Could you retype only the lines from the one containing "pink strawberry: 0 -> 2" through the final line of the entries, both included, skipping any images?

[Stored records]
______________________________

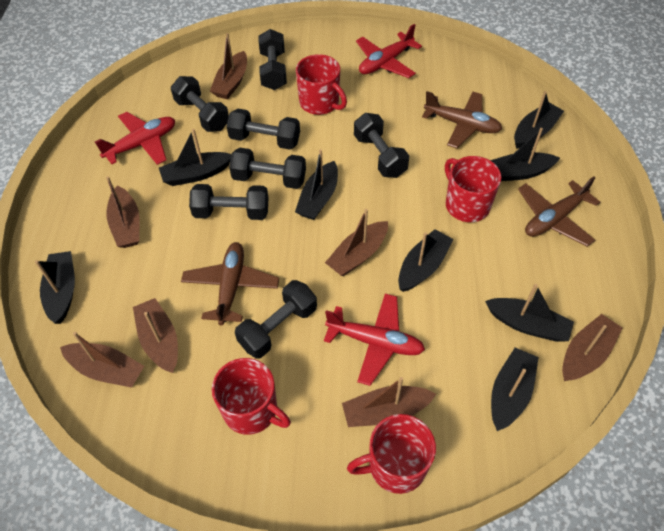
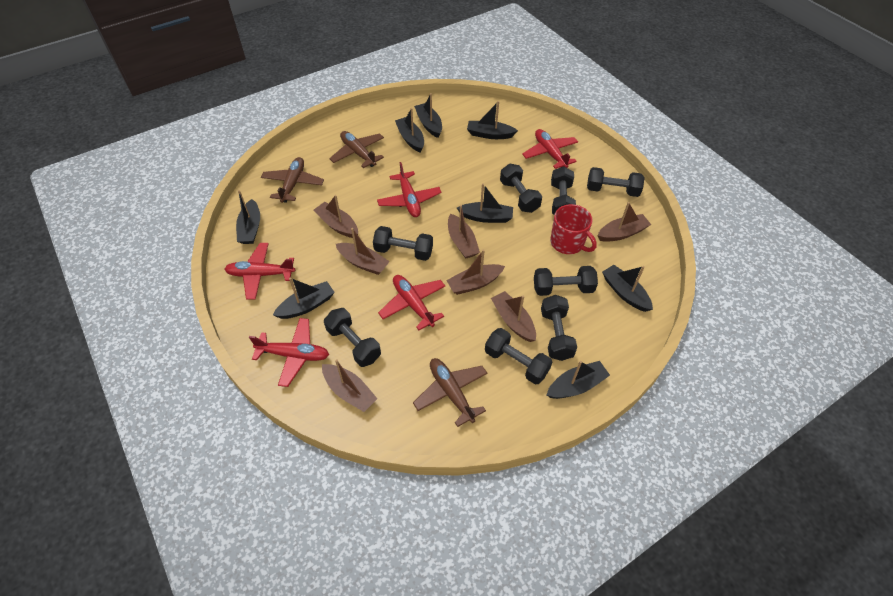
black dumbbell: 7 -> 8
red mug: 4 -> 1
red plane: 3 -> 5

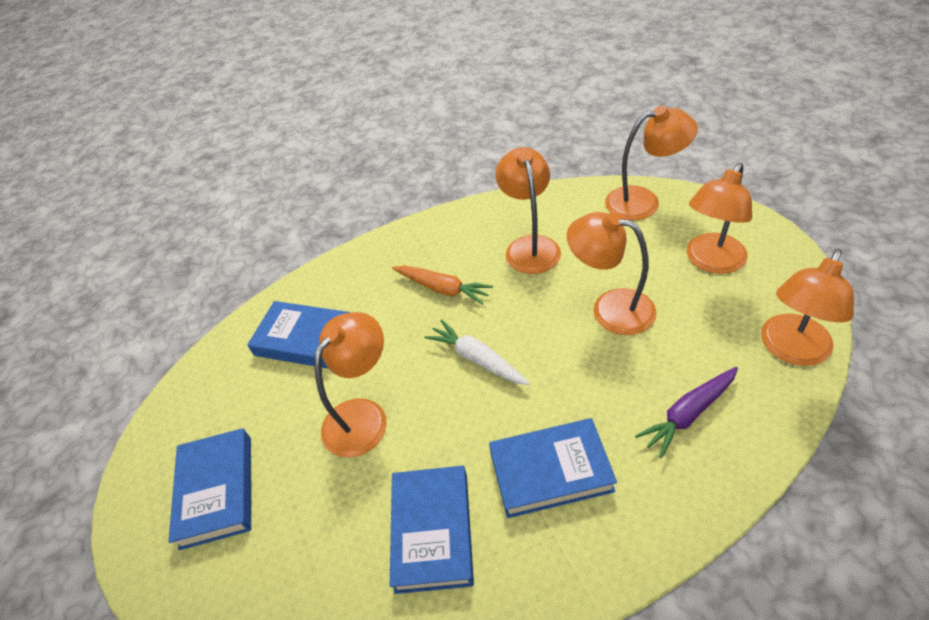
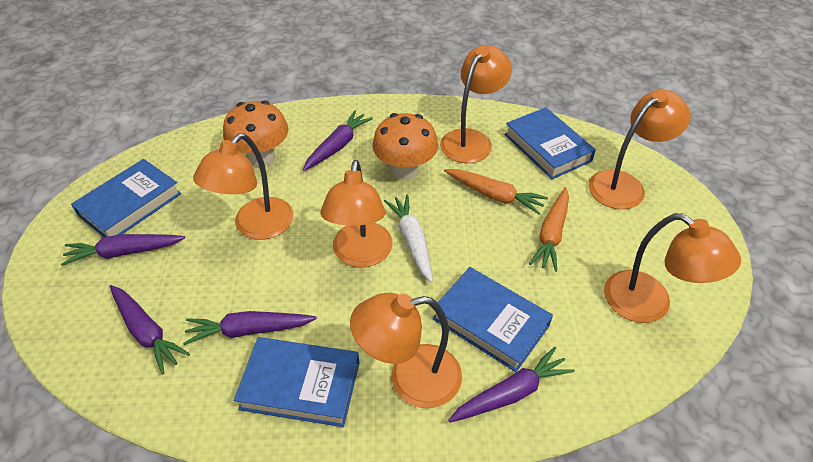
orange carrot: 1 -> 2
orange mushroom: 0 -> 2
purple carrot: 1 -> 5

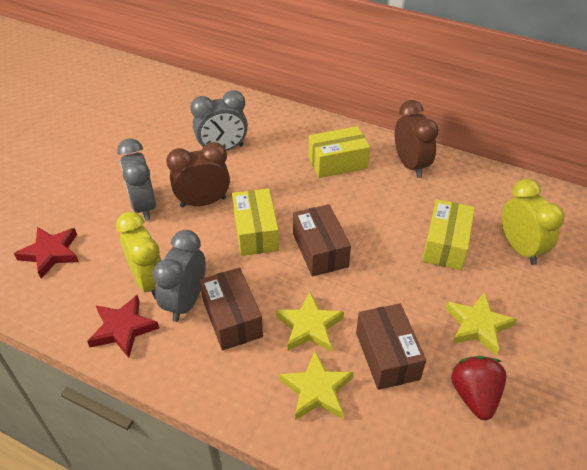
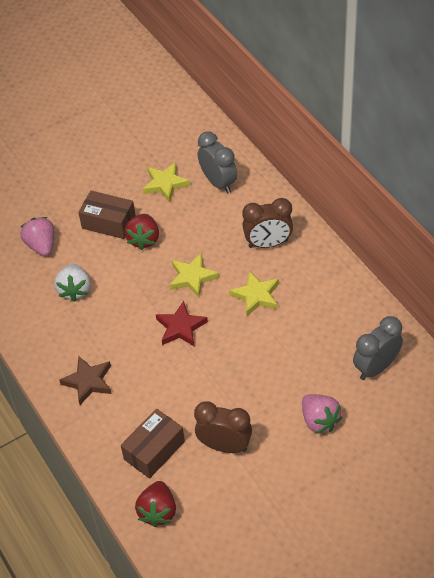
brown box: 3 -> 2
brown star: 0 -> 1
grey clock: 3 -> 2
pink strawberry: 0 -> 2
red star: 2 -> 1
red strawberry: 1 -> 2
white strawberry: 0 -> 1
yellow box: 3 -> 0
yellow clock: 2 -> 0

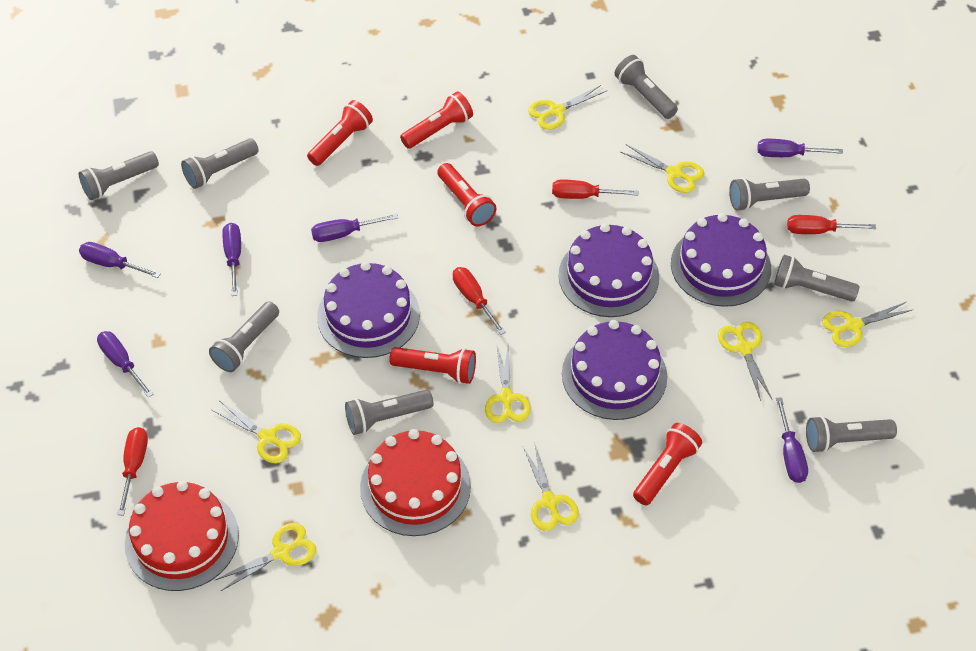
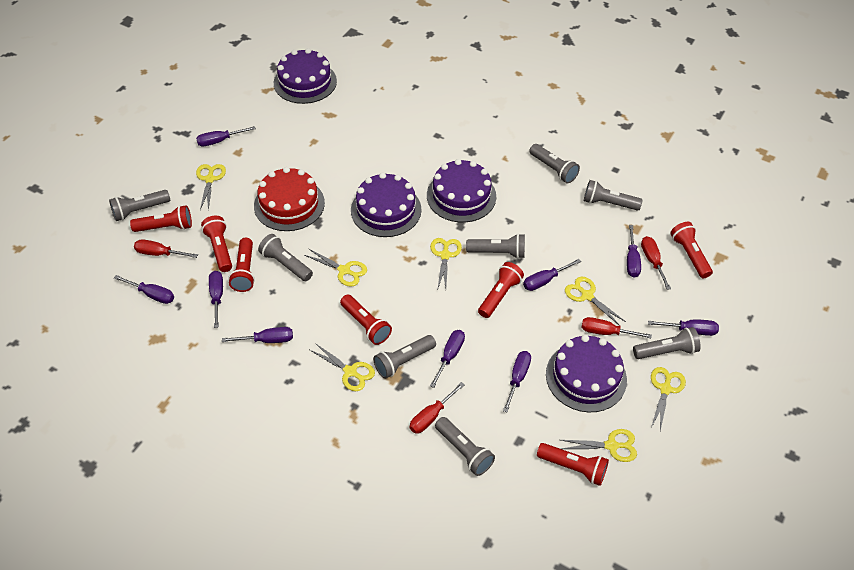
purple screwdriver: 6 -> 9
red cake: 2 -> 1
red flashlight: 5 -> 7
yellow scissors: 8 -> 7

______________________________

# EXERCISE OUTPUT:
pink strawberry: 0 -> 2
red star: 2 -> 1
red strawberry: 1 -> 2
white strawberry: 0 -> 1
yellow box: 3 -> 0
yellow clock: 2 -> 0

purple screwdriver: 6 -> 9
red cake: 2 -> 1
red flashlight: 5 -> 7
yellow scissors: 8 -> 7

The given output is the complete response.